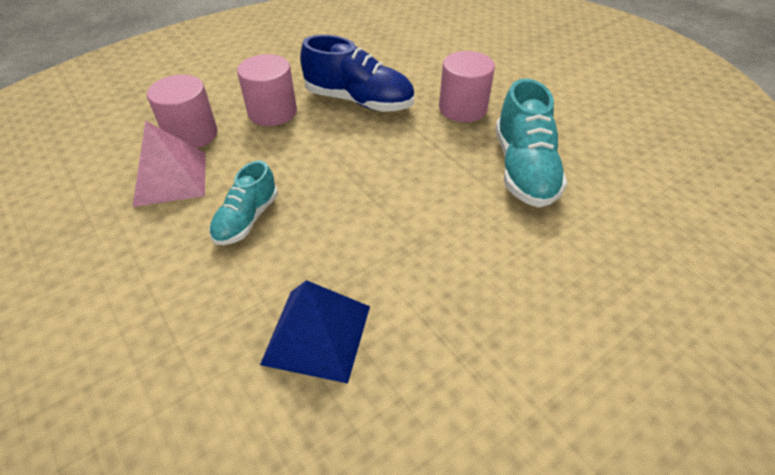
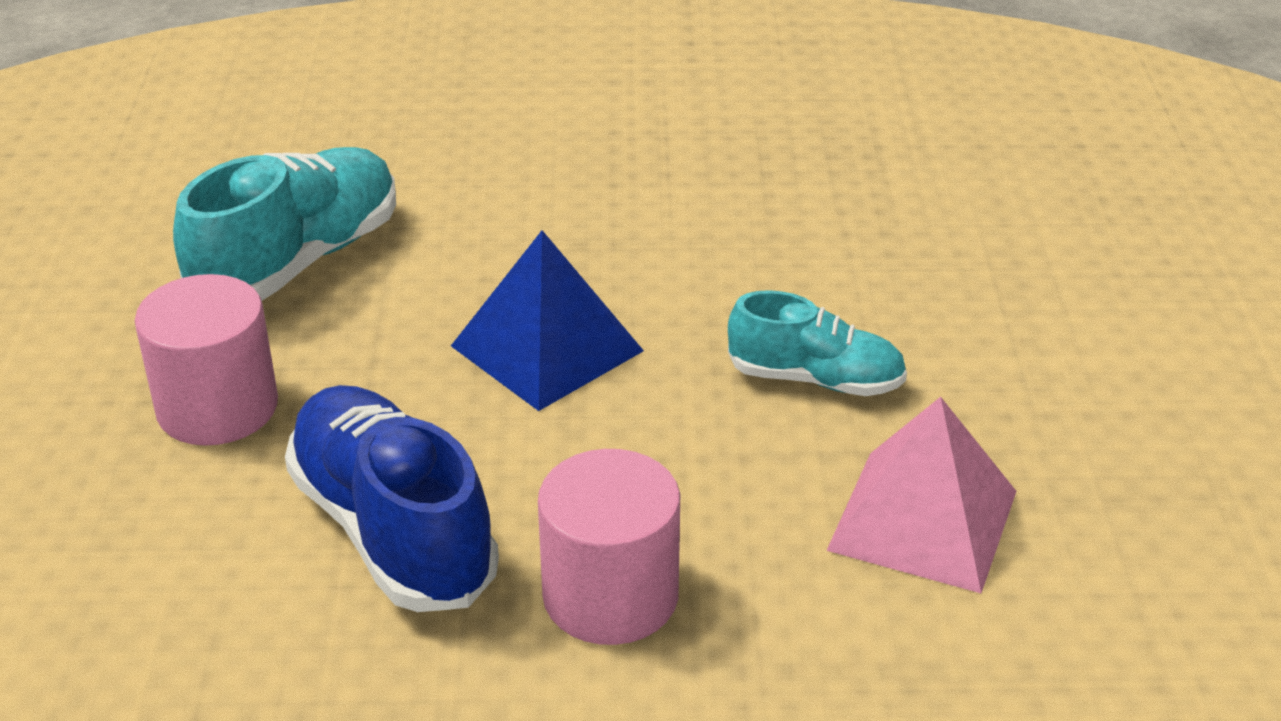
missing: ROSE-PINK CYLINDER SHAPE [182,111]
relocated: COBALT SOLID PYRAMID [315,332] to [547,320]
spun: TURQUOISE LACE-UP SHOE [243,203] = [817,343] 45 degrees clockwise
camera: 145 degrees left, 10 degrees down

------------------------------------------------------------

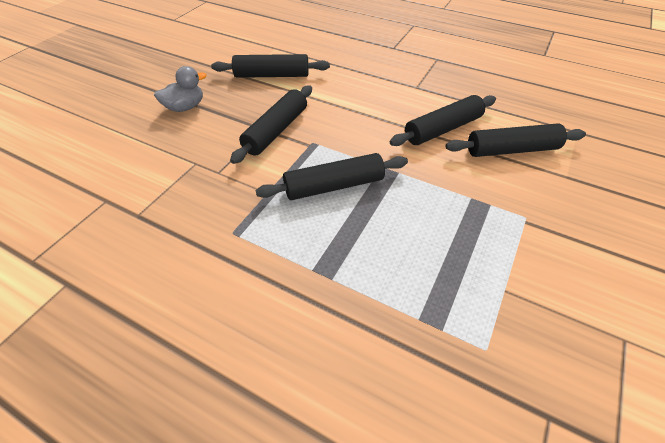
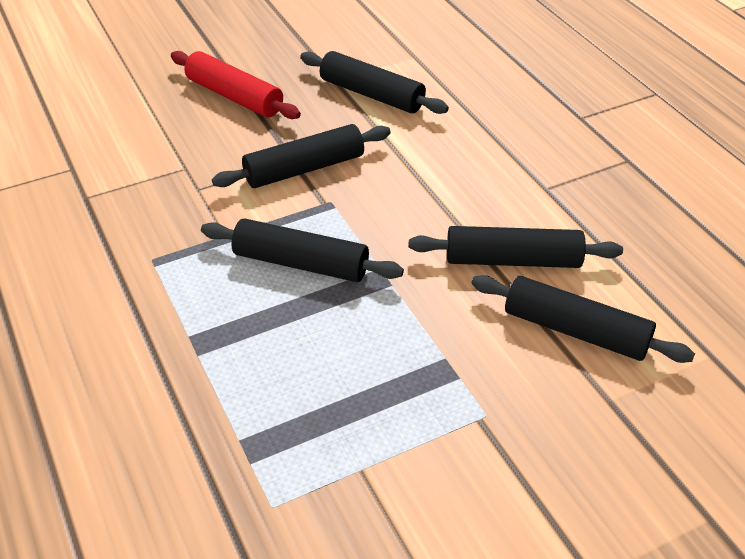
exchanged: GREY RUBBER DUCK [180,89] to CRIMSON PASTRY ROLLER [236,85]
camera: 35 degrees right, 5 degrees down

------------------------------------------------------------

## What is expected
The line above containing "exchanged: GREY RUBBER", the line containing "camera: 35 degrees right, 5 degrees down", and every line between them are to be transcribed exactly; no other line is wanted.

## Task output
exchanged: GREY RUBBER DUCK [180,89] to CRIMSON PASTRY ROLLER [236,85]
camera: 35 degrees right, 5 degrees down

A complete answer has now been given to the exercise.